• SUPPLIED DATA
• • • • • • •

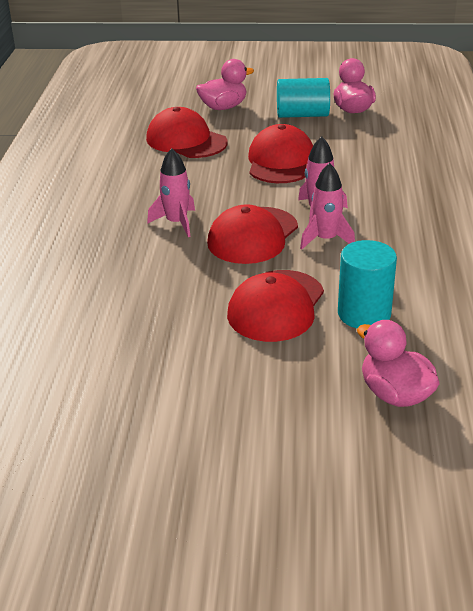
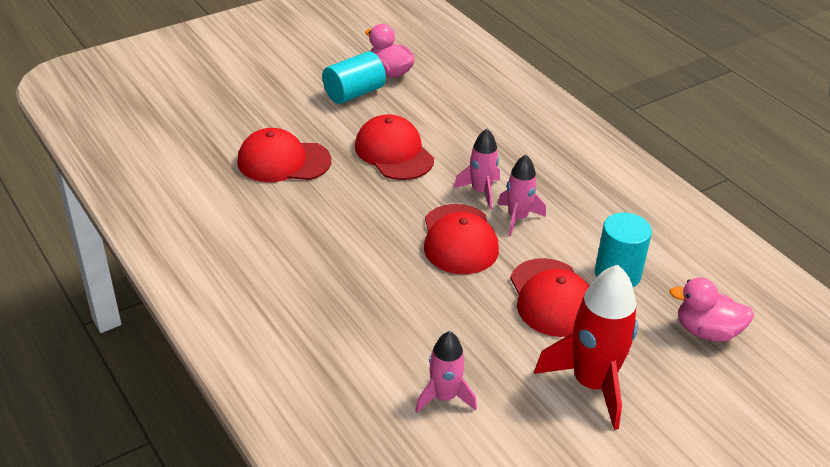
camera: 40 degrees left, 5 degrees up
(177, 223) = (383, 254): pink rocket -> pink rocket (444, 397)
(223, 107) = (272, 109): pink duck -> none
(223, 382) = (592, 384): none -> red rocket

• • • • • • •

• PROMPT
Print the material precisely as given, dropping any images it holds.

• RESPONSE
camera: 40 degrees left, 5 degrees up
(177, 223) = (383, 254): pink rocket -> pink rocket (444, 397)
(223, 107) = (272, 109): pink duck -> none
(223, 382) = (592, 384): none -> red rocket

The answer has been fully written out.